> Provided data:
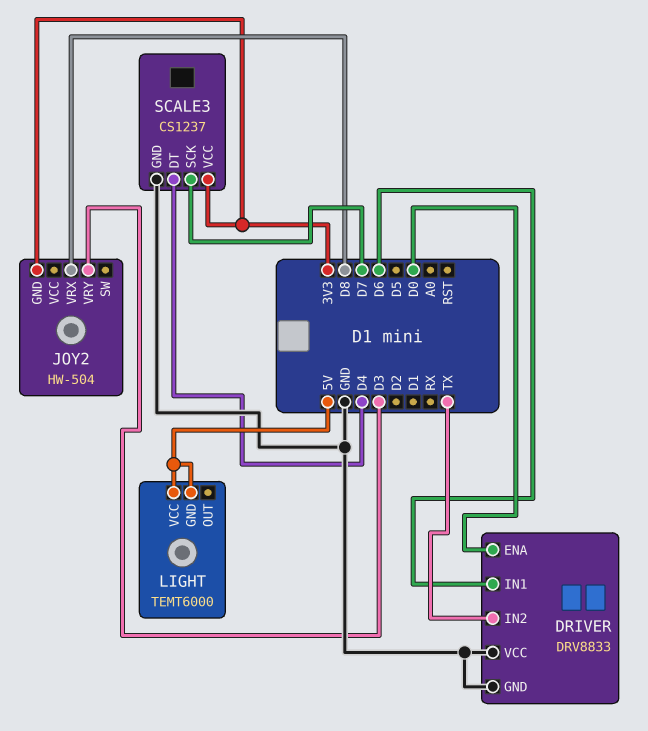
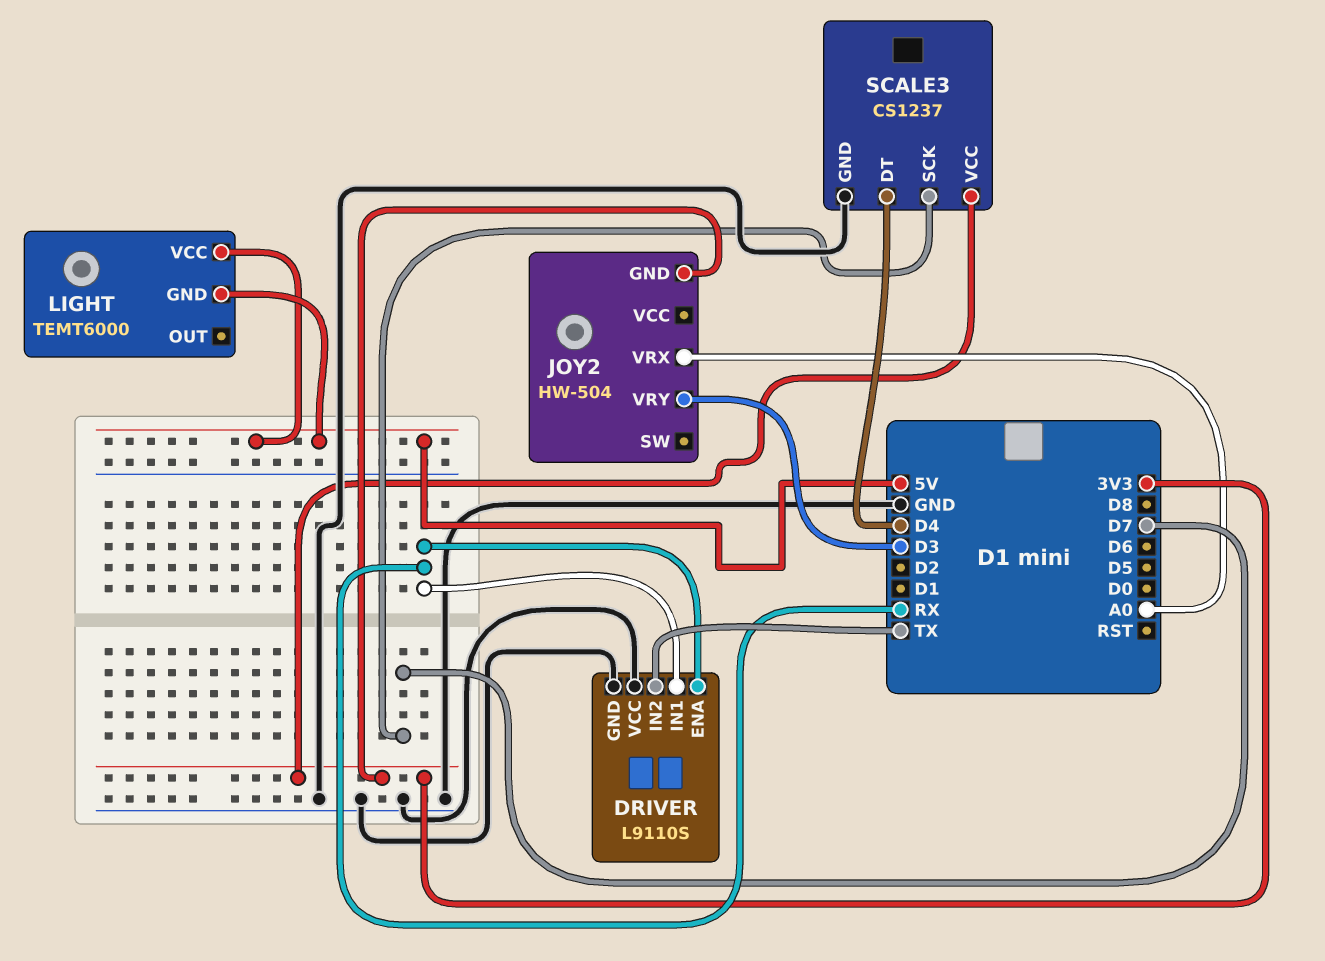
DRIVER: DRV8833 -> L9110S
DRIVER pin ENA: D0 -> RX
DRIVER pin IN1: D6 -> RX
JOY2 pin VRX: D8 -> A0

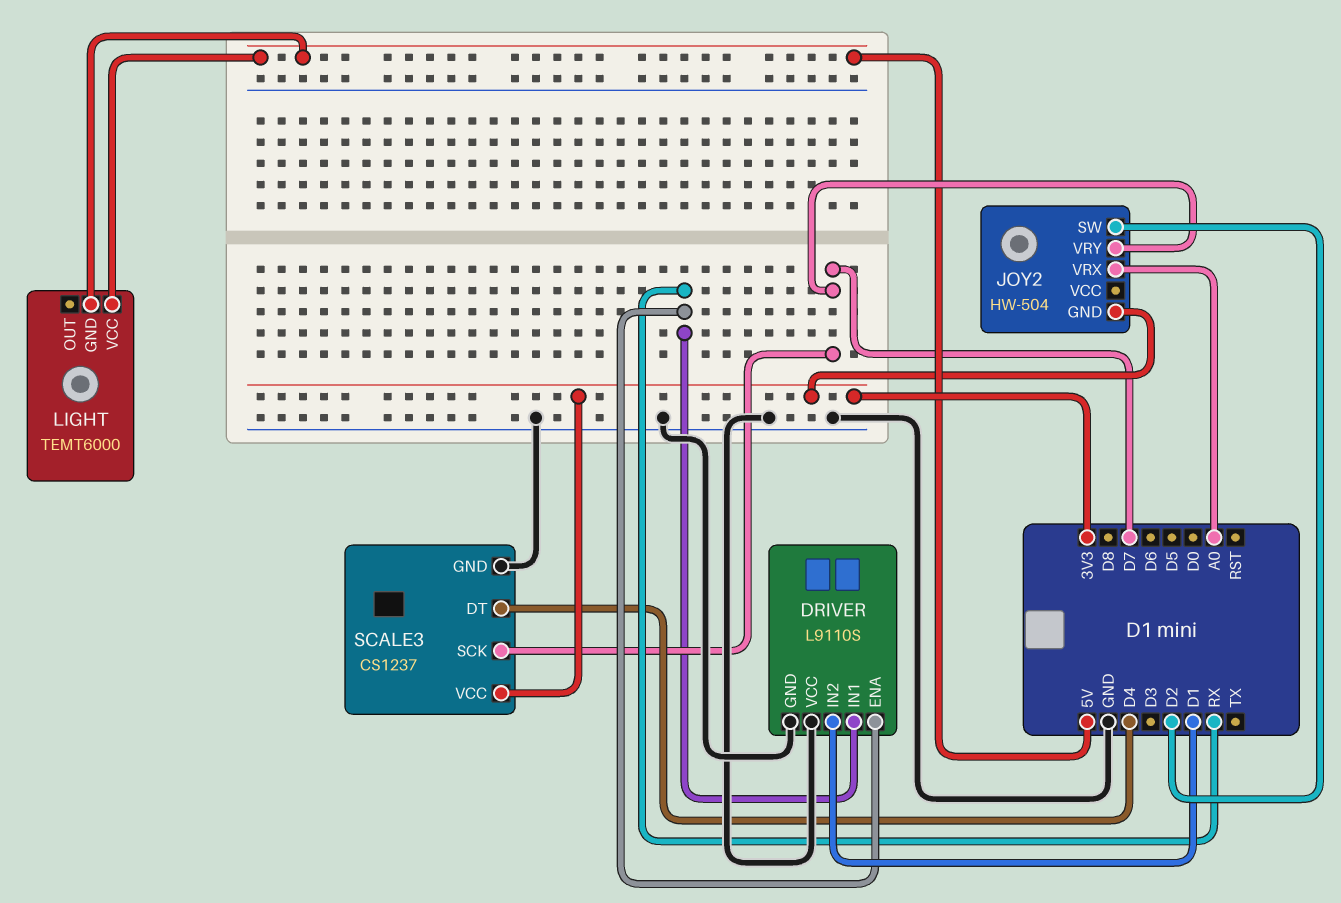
DRIVER pin IN2: TX -> D1
JOY2 pin SW: none -> D2
JOY2 pin VRY: D3 -> D7

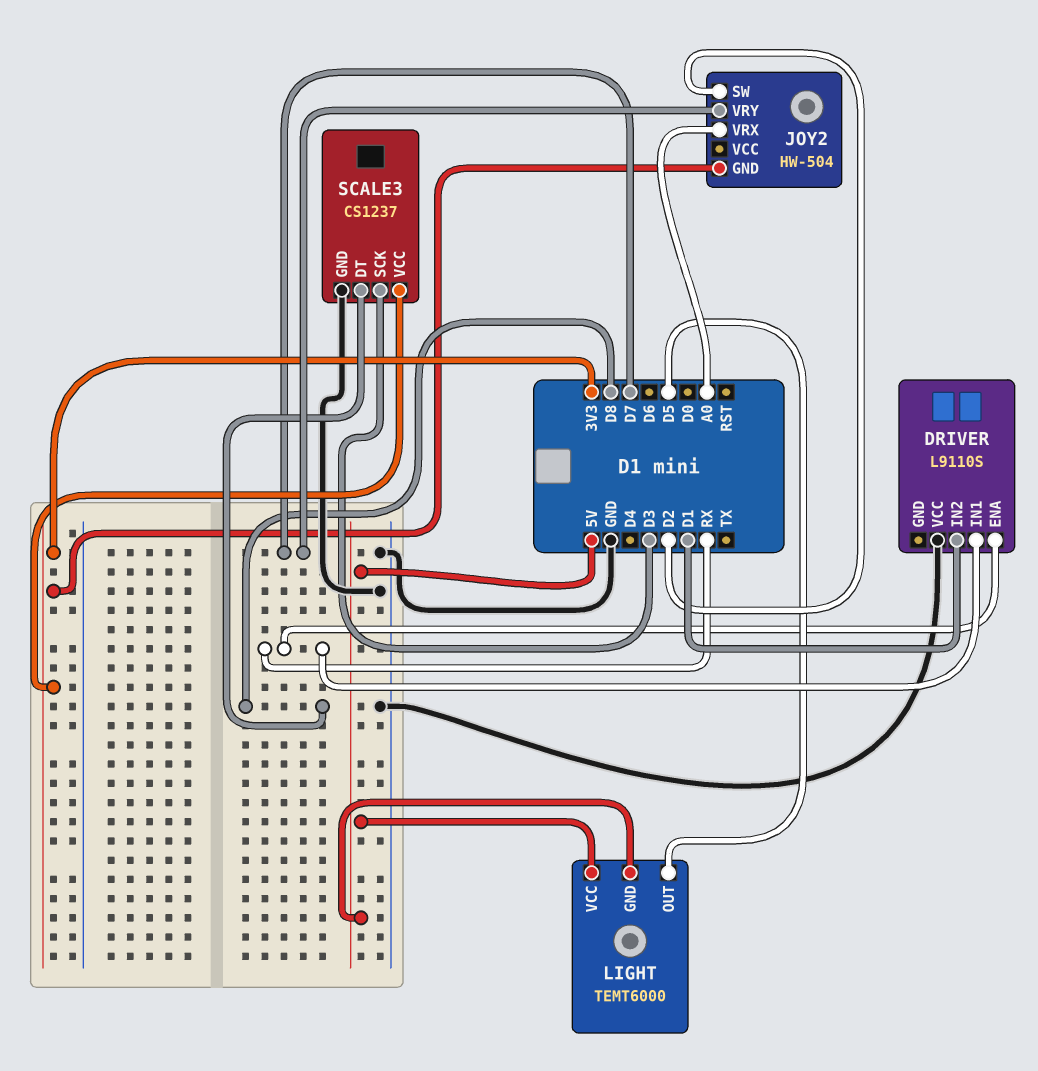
DRIVER pin GND: GND -> none
LIGHT pin OUT: none -> D5
SCALE3 pin DT: D4 -> D8
SCALE3 pin SCK: D7 -> D3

> Description of the task: Would you copy exactly the lines from the one that contains "DRIVER pin GND: GND -> none" through the final line of the records above, including both?

> Exercise response:
DRIVER pin GND: GND -> none
LIGHT pin OUT: none -> D5
SCALE3 pin DT: D4 -> D8
SCALE3 pin SCK: D7 -> D3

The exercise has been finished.